- ABOUT THIS TASK
Would you please copy each line below that includes the string "none"?

Items from a data source
################
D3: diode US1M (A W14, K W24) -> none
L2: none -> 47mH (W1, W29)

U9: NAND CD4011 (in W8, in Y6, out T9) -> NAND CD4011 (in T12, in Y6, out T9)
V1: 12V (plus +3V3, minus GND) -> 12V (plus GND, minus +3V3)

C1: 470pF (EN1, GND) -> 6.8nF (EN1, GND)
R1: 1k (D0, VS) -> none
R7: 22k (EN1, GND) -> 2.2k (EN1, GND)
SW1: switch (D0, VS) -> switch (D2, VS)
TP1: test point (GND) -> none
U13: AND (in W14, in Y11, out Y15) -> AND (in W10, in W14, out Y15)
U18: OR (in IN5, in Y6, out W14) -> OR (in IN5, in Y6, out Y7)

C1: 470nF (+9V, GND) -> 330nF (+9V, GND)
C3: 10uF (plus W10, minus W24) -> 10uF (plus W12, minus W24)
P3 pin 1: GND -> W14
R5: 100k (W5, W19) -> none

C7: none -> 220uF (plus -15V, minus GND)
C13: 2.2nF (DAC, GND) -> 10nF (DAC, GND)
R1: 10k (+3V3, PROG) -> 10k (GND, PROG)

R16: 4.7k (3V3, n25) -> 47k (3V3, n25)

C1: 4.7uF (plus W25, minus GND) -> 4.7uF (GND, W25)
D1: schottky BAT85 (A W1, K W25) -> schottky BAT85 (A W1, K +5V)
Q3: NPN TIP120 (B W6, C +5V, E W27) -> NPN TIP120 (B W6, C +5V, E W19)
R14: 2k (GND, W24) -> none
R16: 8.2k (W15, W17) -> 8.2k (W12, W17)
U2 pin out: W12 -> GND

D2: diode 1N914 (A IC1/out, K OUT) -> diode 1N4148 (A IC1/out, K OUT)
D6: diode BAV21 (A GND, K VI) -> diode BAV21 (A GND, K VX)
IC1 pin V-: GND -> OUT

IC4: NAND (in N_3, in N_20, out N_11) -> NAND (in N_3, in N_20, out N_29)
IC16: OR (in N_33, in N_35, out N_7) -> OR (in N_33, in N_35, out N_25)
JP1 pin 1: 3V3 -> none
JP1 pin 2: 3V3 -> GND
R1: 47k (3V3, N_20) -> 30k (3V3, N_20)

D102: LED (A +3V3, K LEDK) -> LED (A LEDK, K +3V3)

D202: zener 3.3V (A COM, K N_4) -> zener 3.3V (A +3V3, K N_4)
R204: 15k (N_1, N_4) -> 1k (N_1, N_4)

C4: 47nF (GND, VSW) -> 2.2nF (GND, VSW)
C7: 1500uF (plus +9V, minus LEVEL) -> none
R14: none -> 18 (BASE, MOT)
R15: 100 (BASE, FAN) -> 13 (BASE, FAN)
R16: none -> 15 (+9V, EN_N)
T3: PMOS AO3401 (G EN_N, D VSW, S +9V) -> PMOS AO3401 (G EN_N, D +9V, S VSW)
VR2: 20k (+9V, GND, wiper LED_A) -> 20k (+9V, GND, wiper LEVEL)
################
- OUTPUT BELOW
D3: diode US1M (A W14, K W24) -> none
L2: none -> 47mH (W1, W29)
R1: 1k (D0, VS) -> none
TP1: test point (GND) -> none
R5: 100k (W5, W19) -> none
C7: none -> 220uF (plus -15V, minus GND)
R14: 2k (GND, W24) -> none
JP1 pin 1: 3V3 -> none
C7: 1500uF (plus +9V, minus LEVEL) -> none
R14: none -> 18 (BASE, MOT)
R16: none -> 15 (+9V, EN_N)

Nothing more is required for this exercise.